TRY IT:
Work out how many lines in the entries contain the string "none", and give nothing but that number.

PROVIDED MATERIAL:
-- -- --

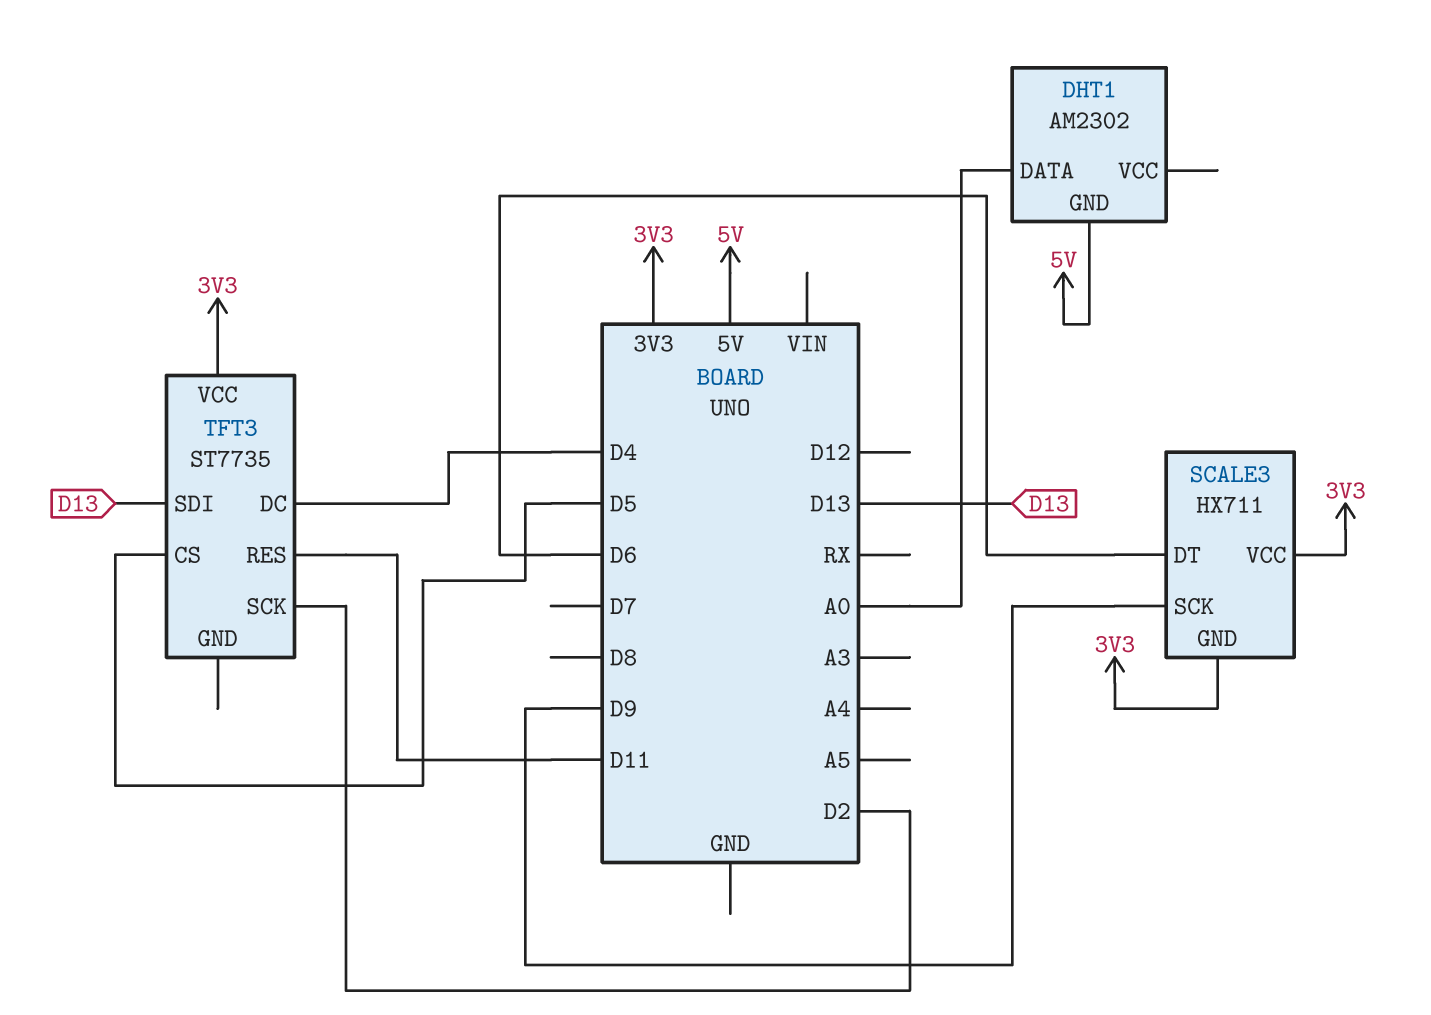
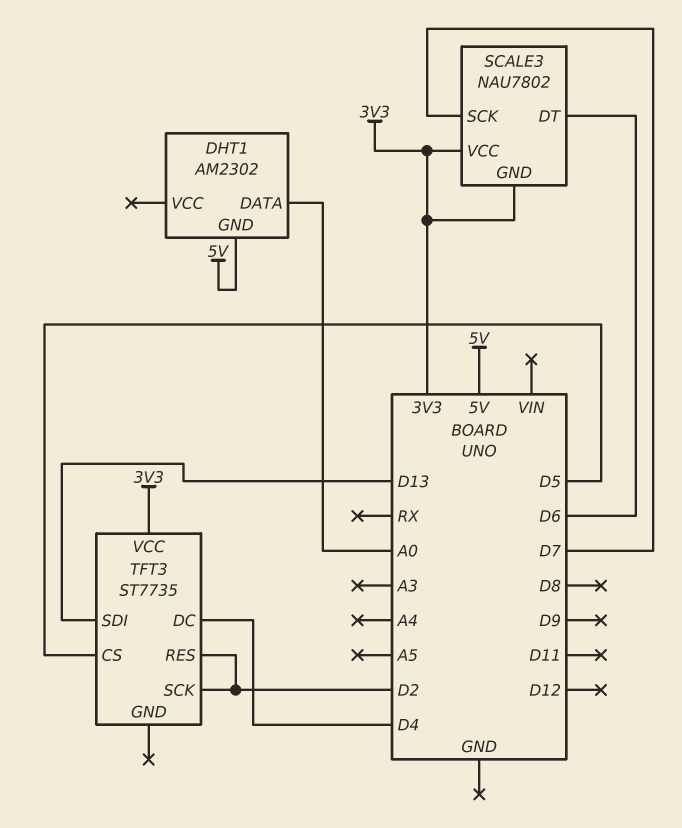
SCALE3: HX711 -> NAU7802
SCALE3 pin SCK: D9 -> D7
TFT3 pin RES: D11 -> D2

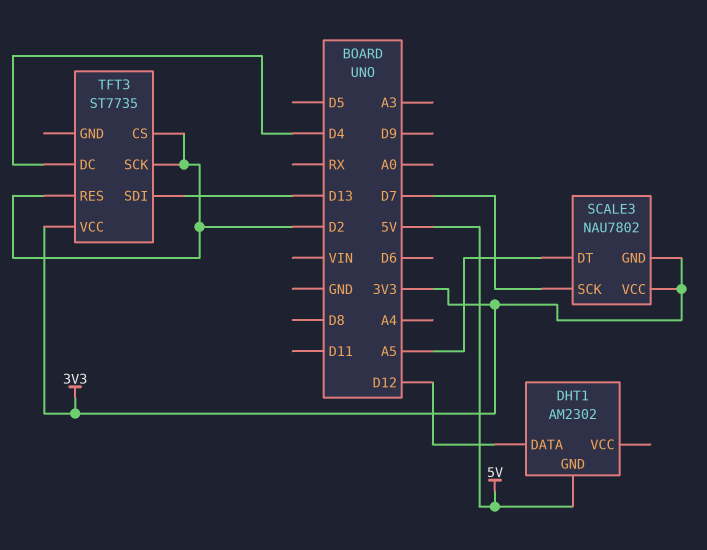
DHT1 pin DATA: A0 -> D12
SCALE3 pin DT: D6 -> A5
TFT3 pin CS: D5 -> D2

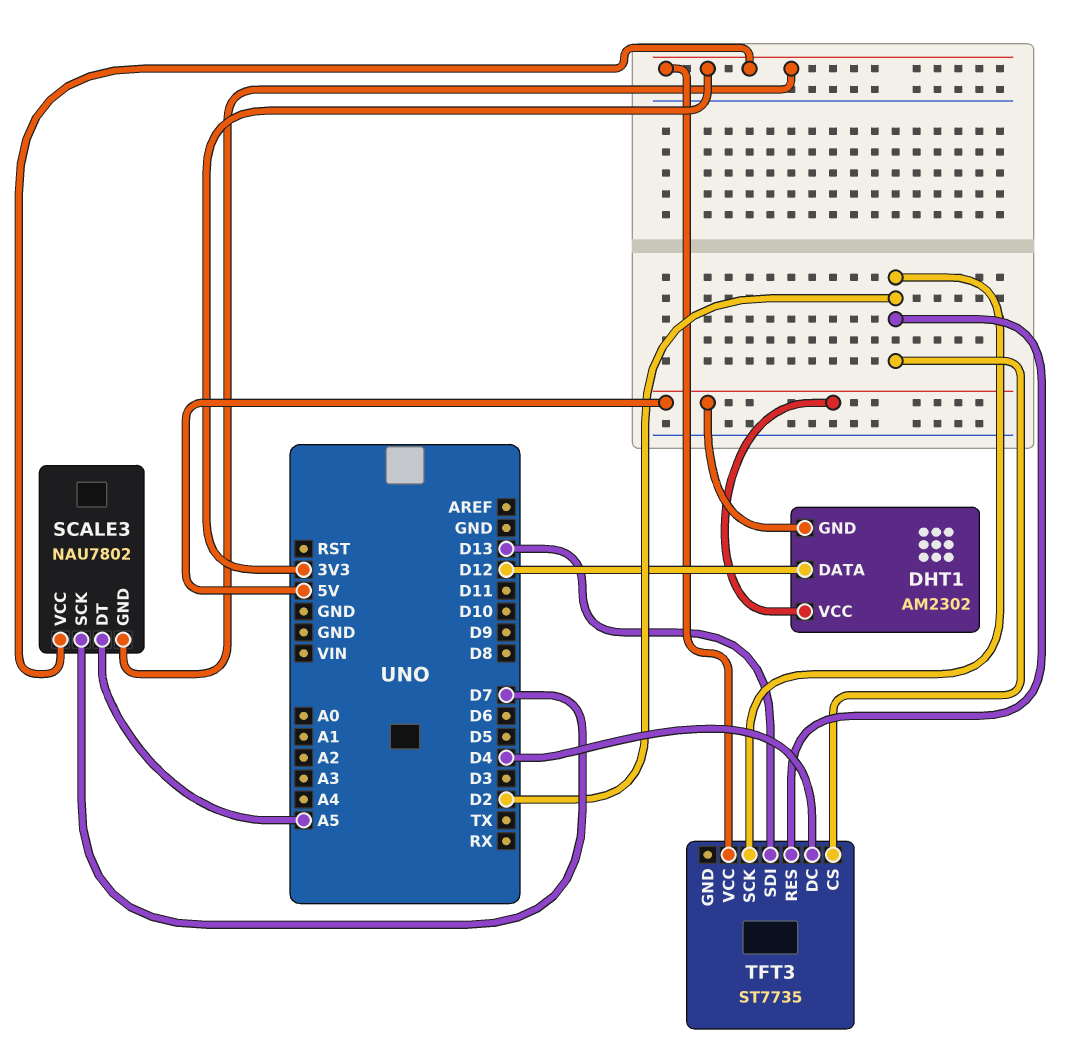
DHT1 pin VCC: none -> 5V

-- -- --

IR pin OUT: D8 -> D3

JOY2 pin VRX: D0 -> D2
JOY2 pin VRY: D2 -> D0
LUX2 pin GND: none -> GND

-- -- --

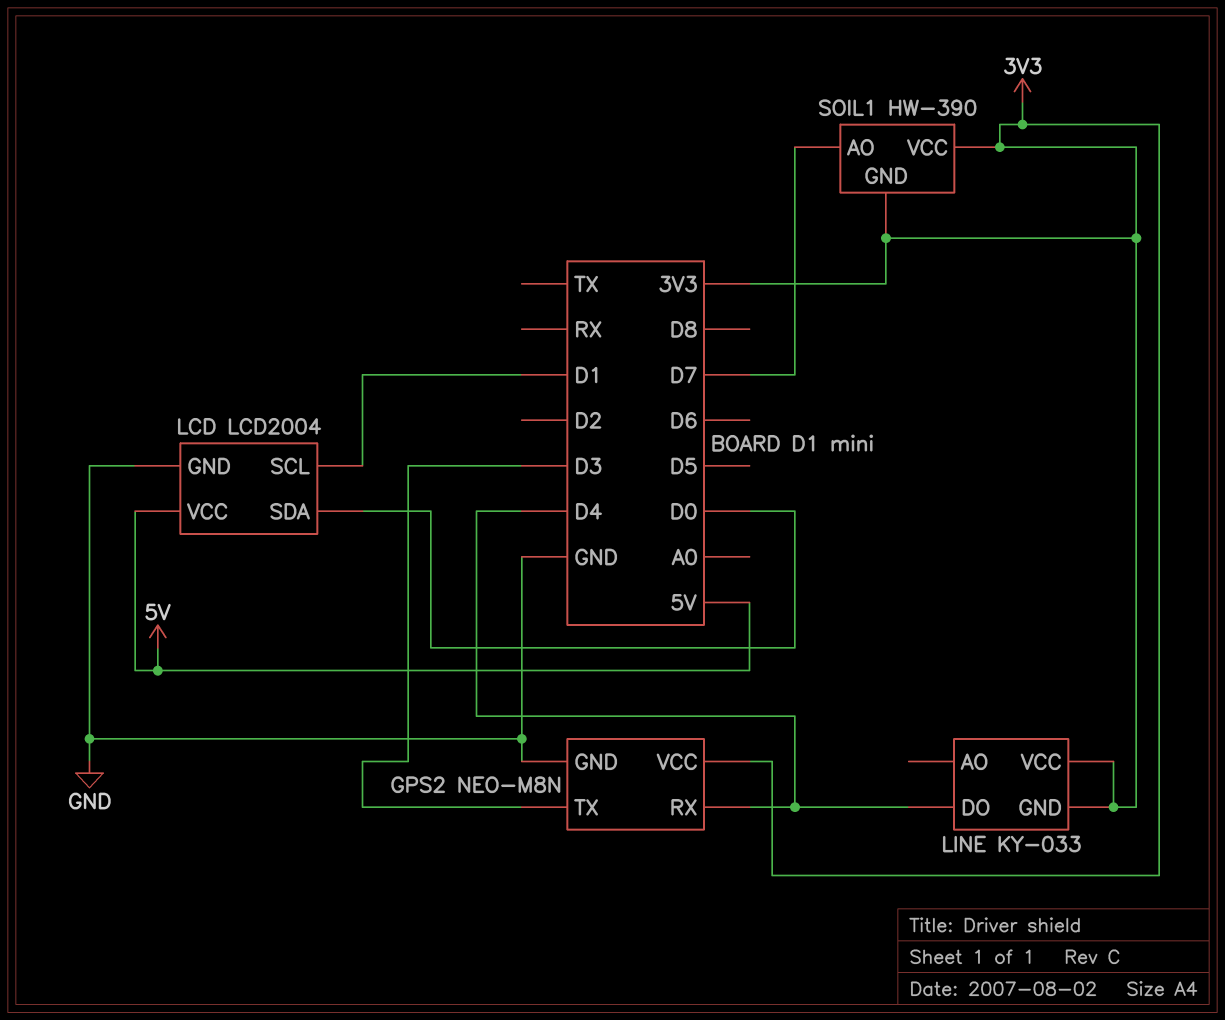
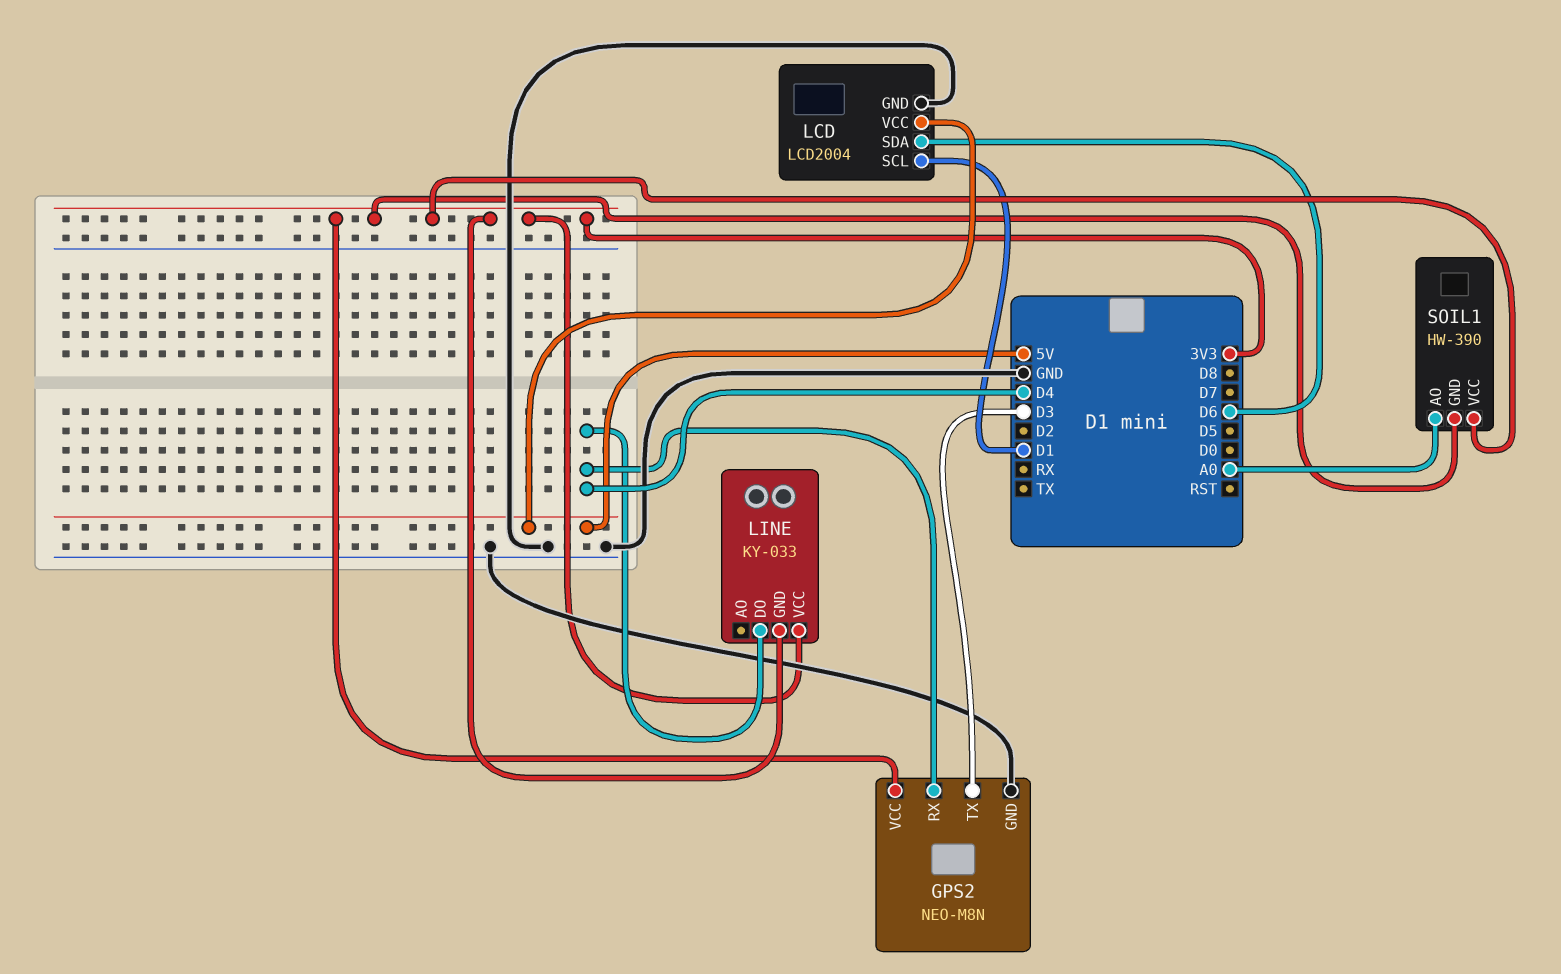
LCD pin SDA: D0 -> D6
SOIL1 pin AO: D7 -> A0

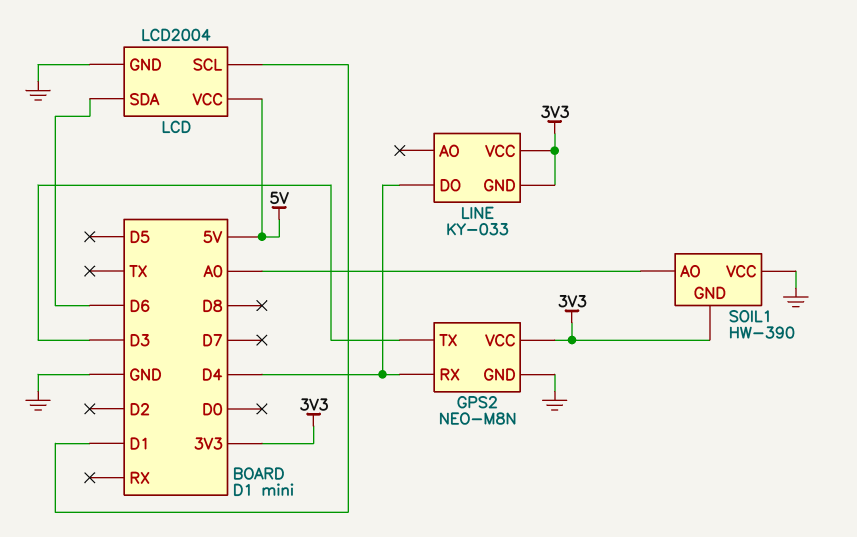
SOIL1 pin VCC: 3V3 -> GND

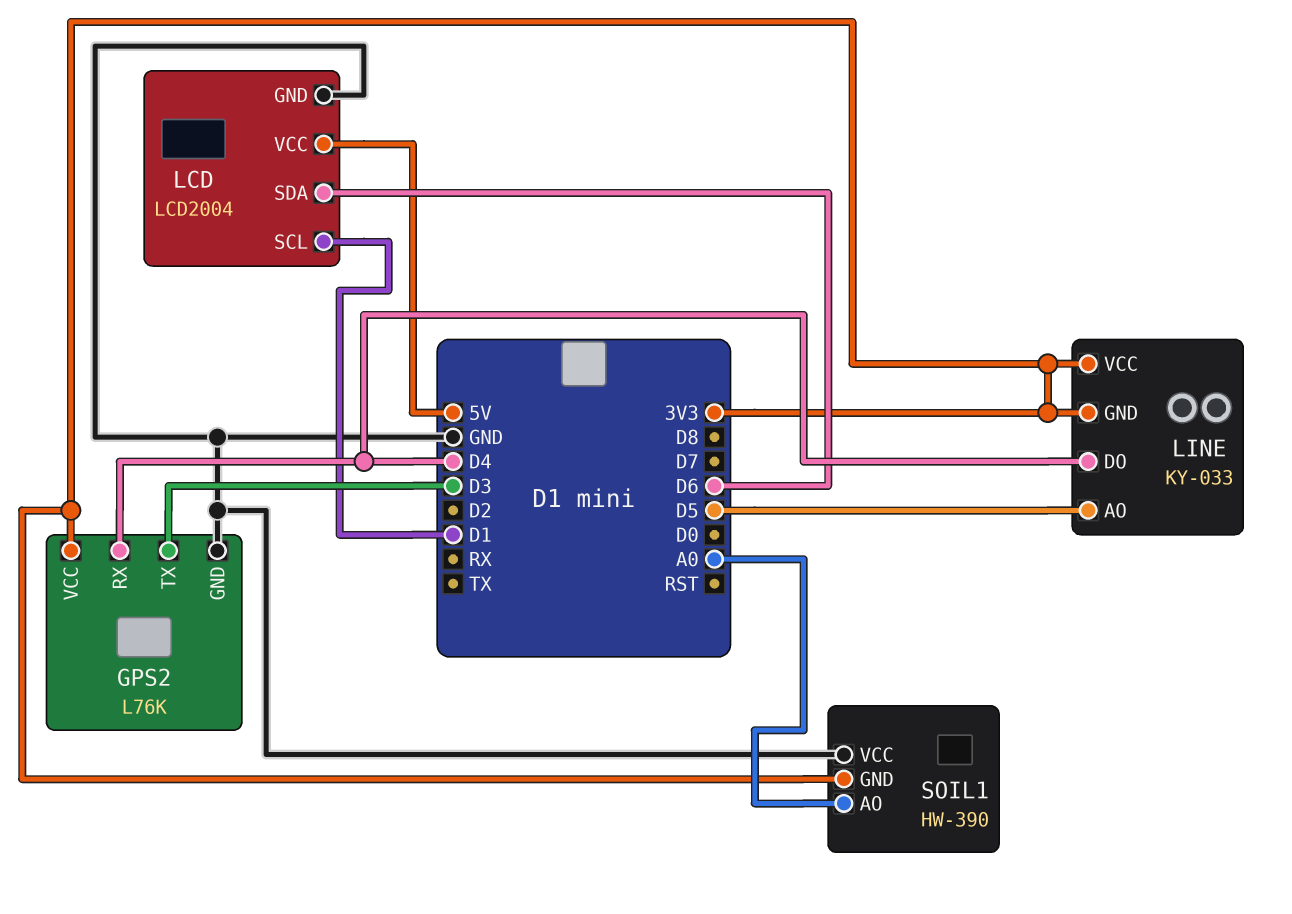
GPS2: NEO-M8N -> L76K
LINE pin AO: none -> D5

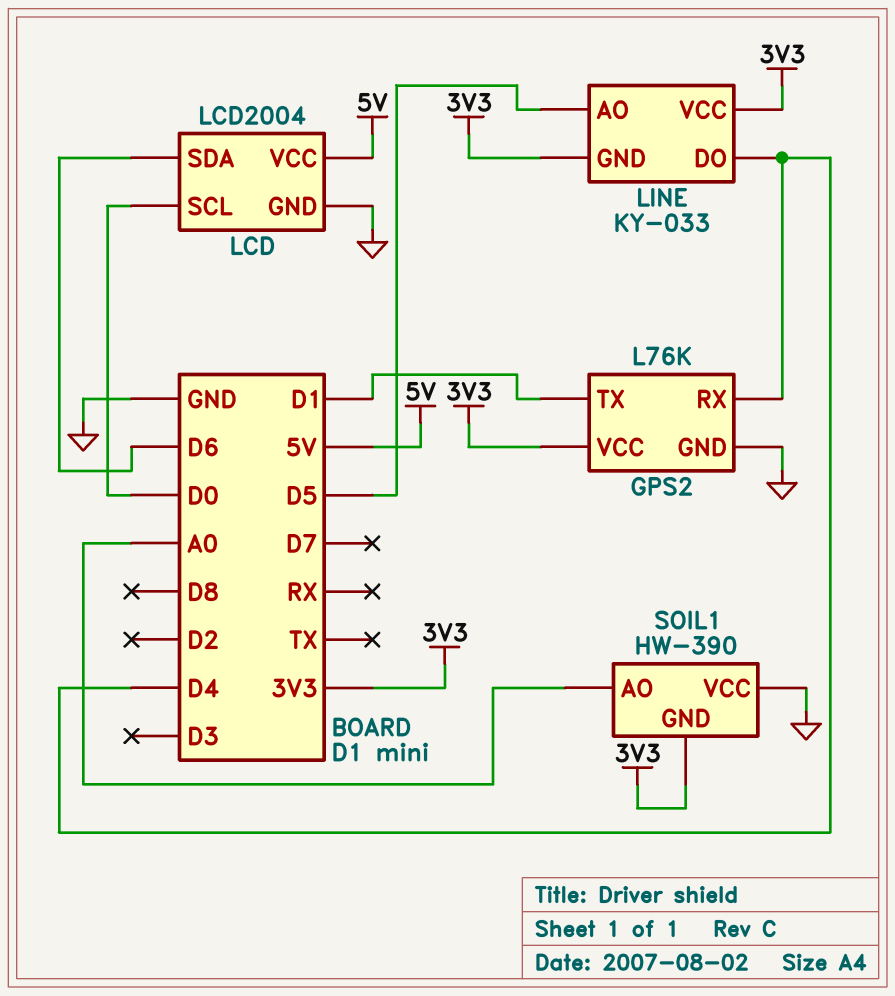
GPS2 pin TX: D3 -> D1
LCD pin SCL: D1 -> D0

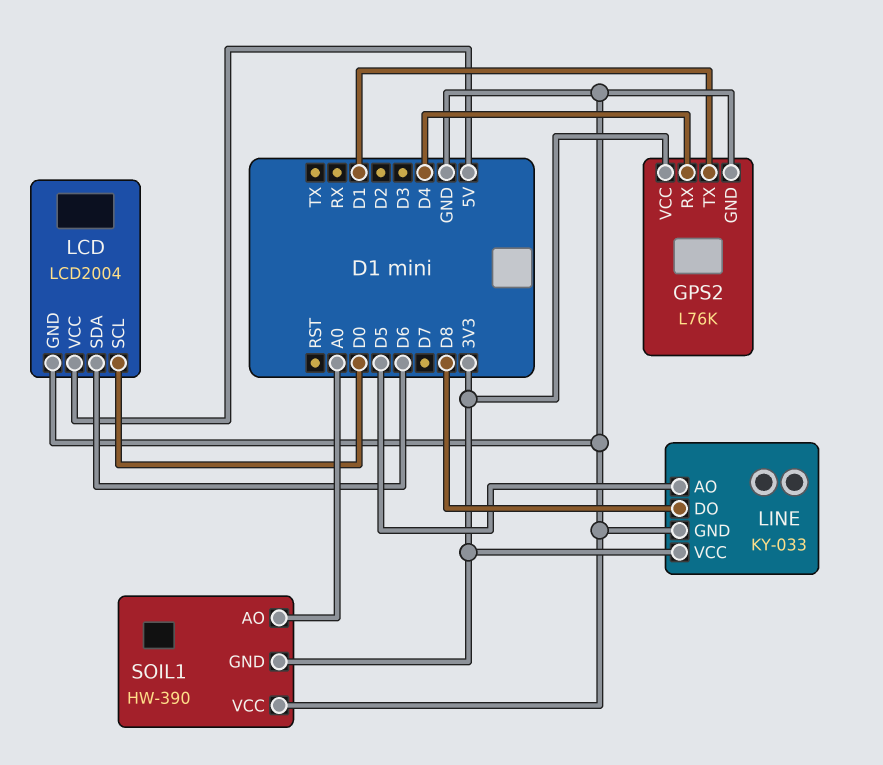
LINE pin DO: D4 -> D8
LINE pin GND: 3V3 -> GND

-- -- --

WRITTEN ANSWER:
3